[Record set]

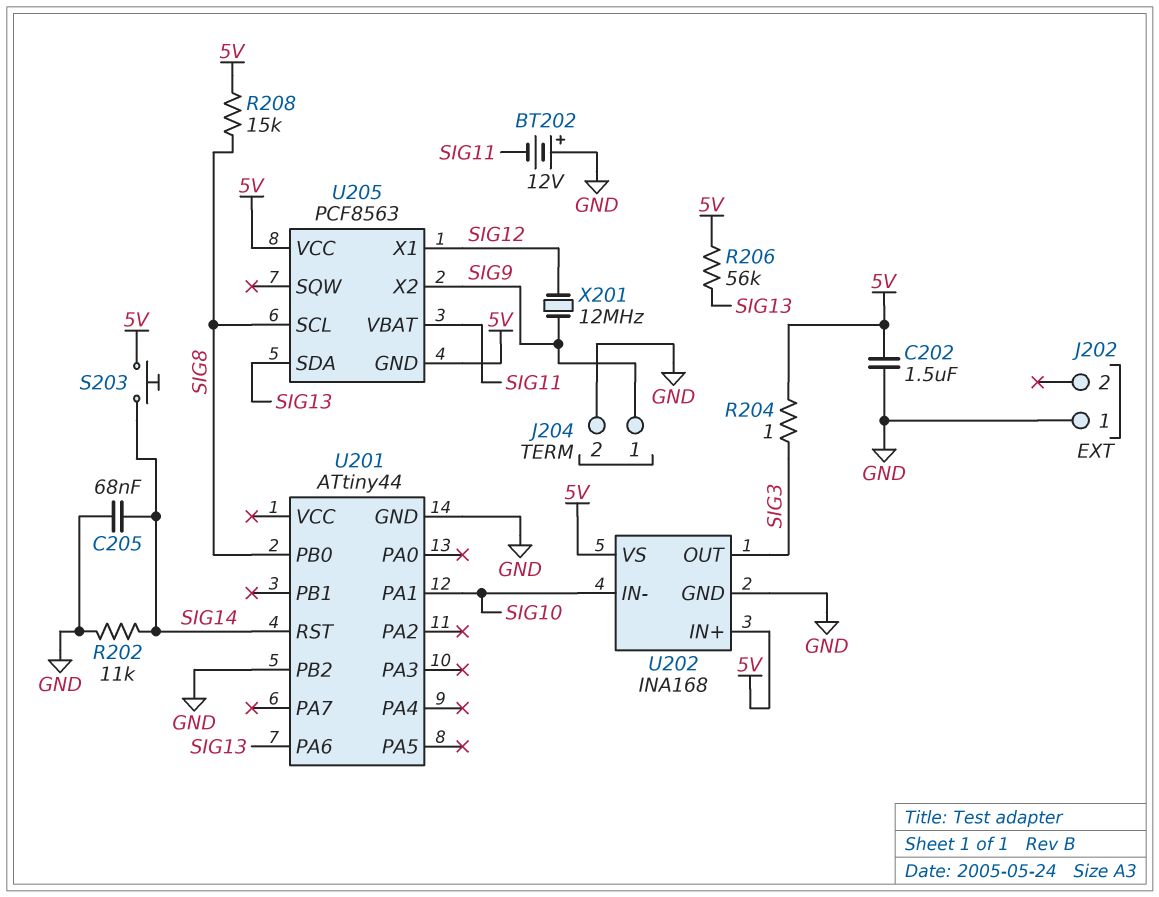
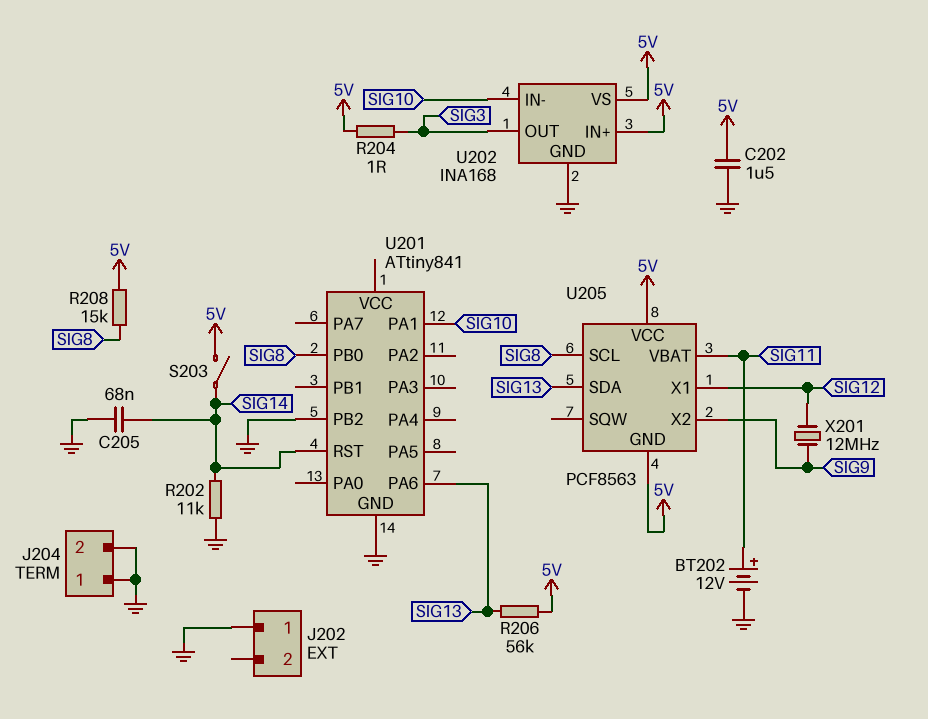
BT202: 12V (plus GND, minus SIG11) -> 12V (plus SIG11, minus GND)
J204 pin 1: SIG9 -> GND
S203: button (5V, SIG14) -> switch (5V, SIG14)
U201: ATtiny44 -> ATtiny841

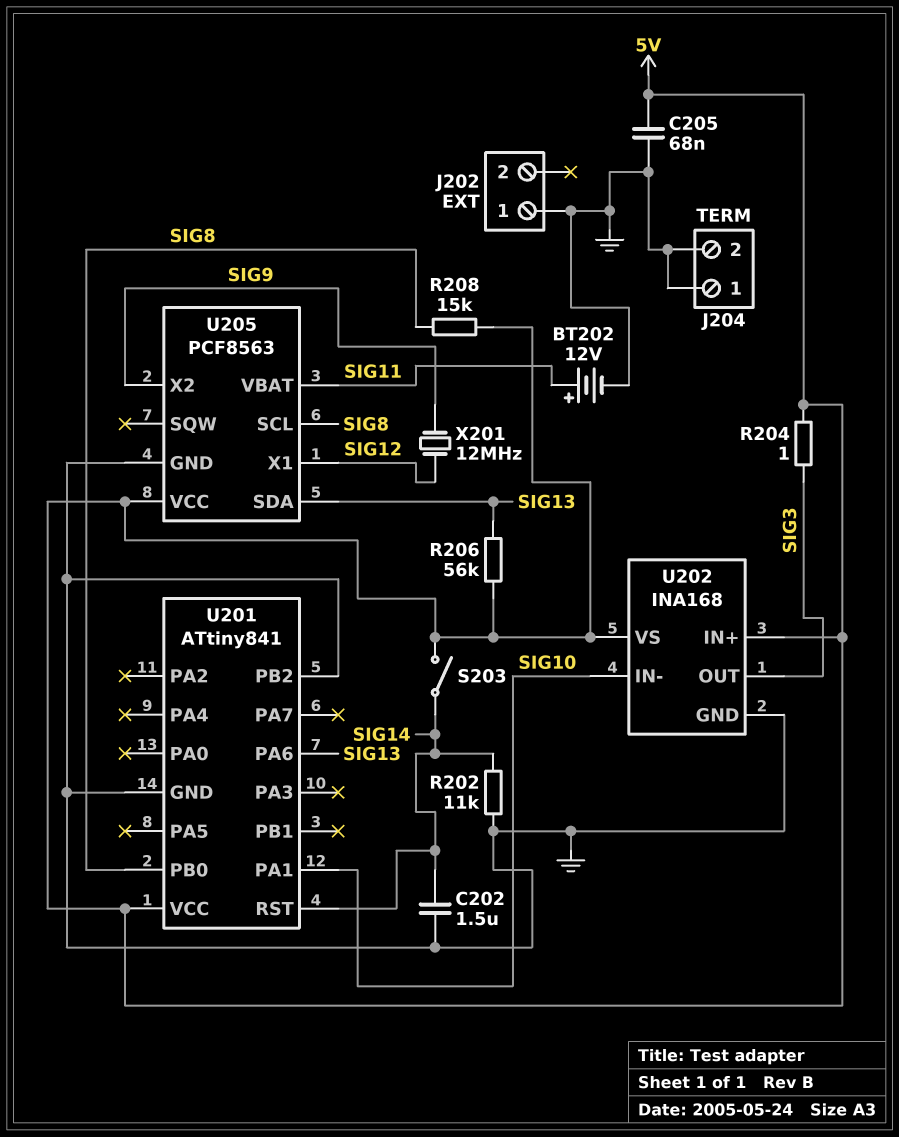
C202: 1.5uF (5V, GND) -> 1.5uF (GND, SIG14)
C205: 68nF (GND, SIG14) -> 68nF (5V, GND)
U201 pin VCC: none -> 5V
U205 pin GND: 5V -> GND

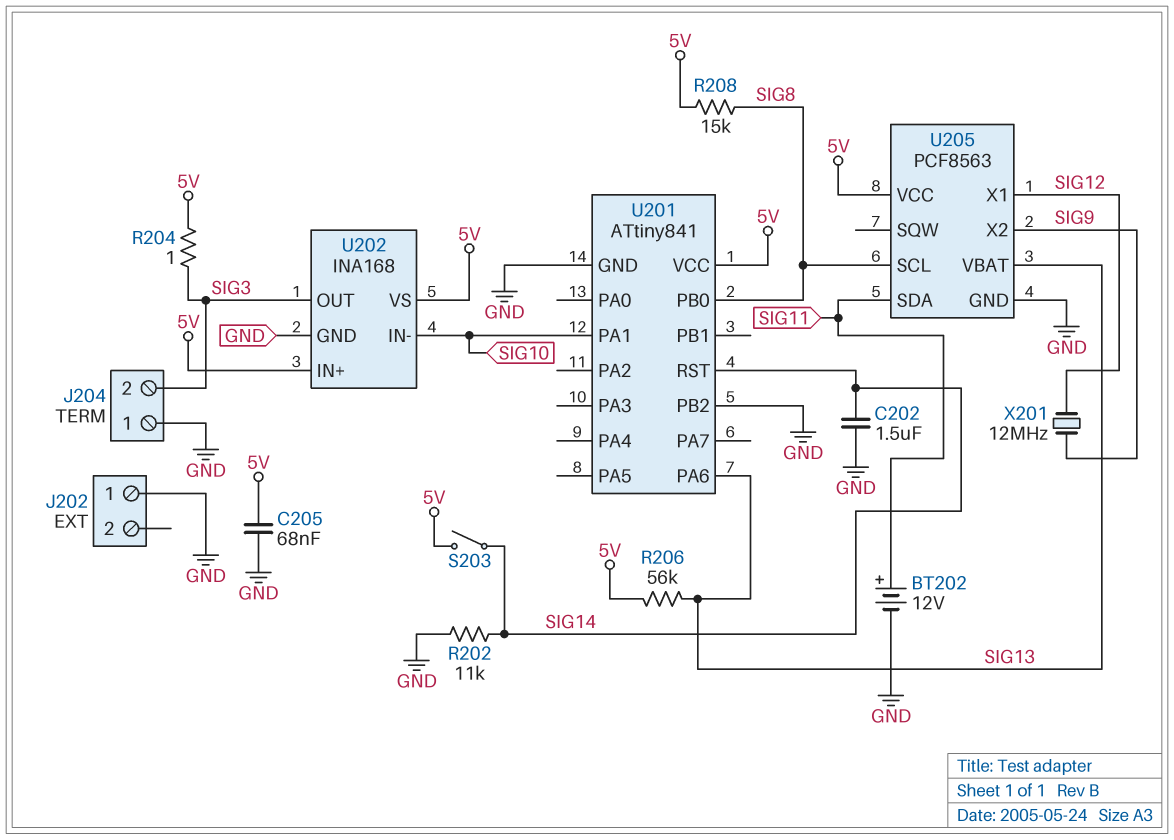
J204 pin 2: GND -> SIG3
U205 pin SDA: SIG13 -> SIG11
U205 pin VBAT: SIG11 -> SIG13

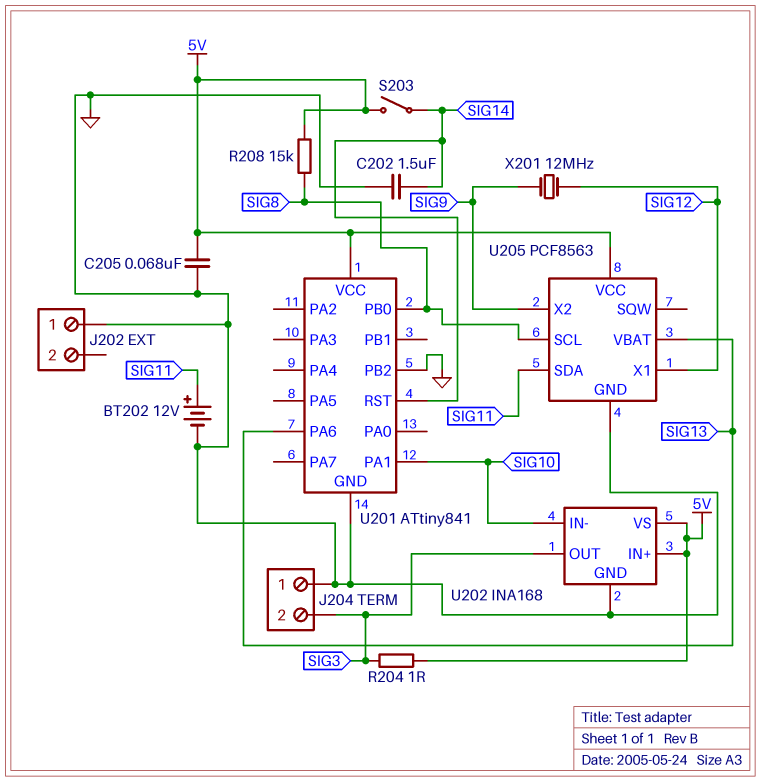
R202: 11k (GND, SIG14) -> none
R206: 56k (5V, SIG13) -> none

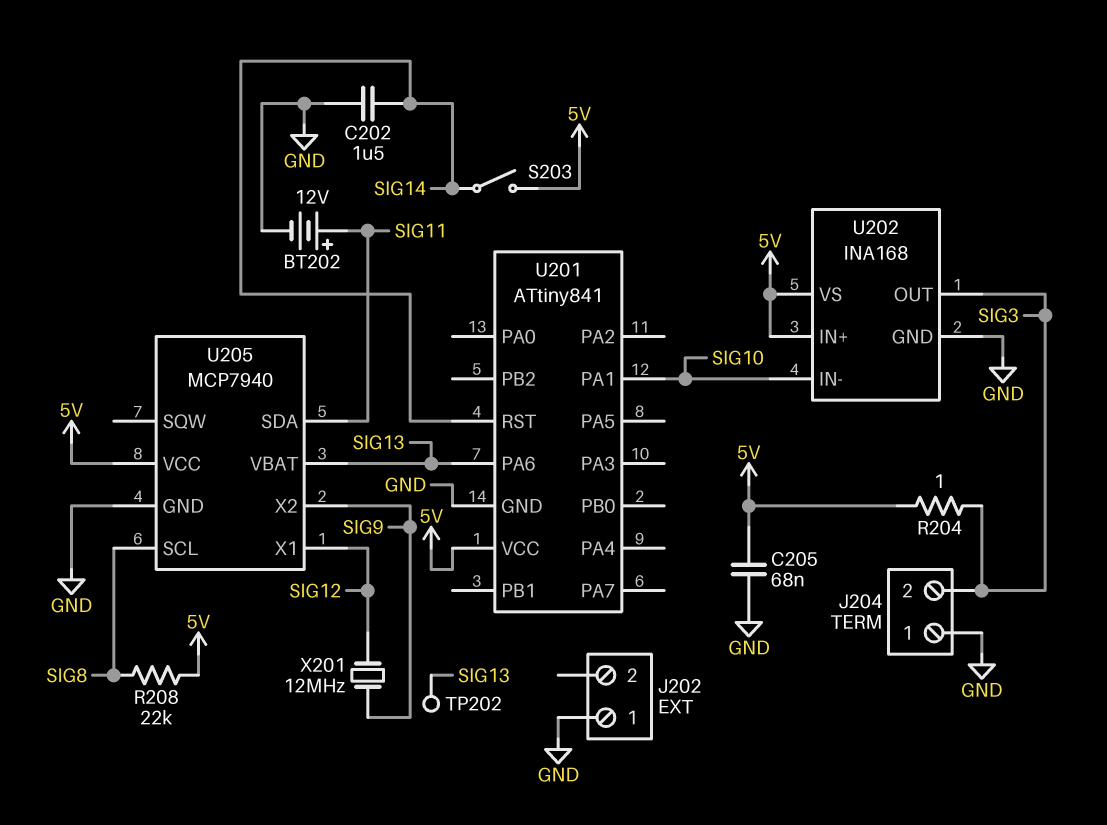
R208: 15k (5V, SIG8) -> 22k (5V, SIG8)
TP202: none -> test point (SIG13)
U201 pin PB0: SIG8 -> none
U201 pin PB2: GND -> none
U205: PCF8563 -> MCP7940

[/Record set]

**Your instructions**
Here the lines from the one with "R202: 11k (GND, SIG14) -> none" through the last line of the data above need to be repeated exactly, both included, and any picture omitted.

**Finished exercise**
R202: 11k (GND, SIG14) -> none
R206: 56k (5V, SIG13) -> none

R208: 15k (5V, SIG8) -> 22k (5V, SIG8)
TP202: none -> test point (SIG13)
U201 pin PB0: SIG8 -> none
U201 pin PB2: GND -> none
U205: PCF8563 -> MCP7940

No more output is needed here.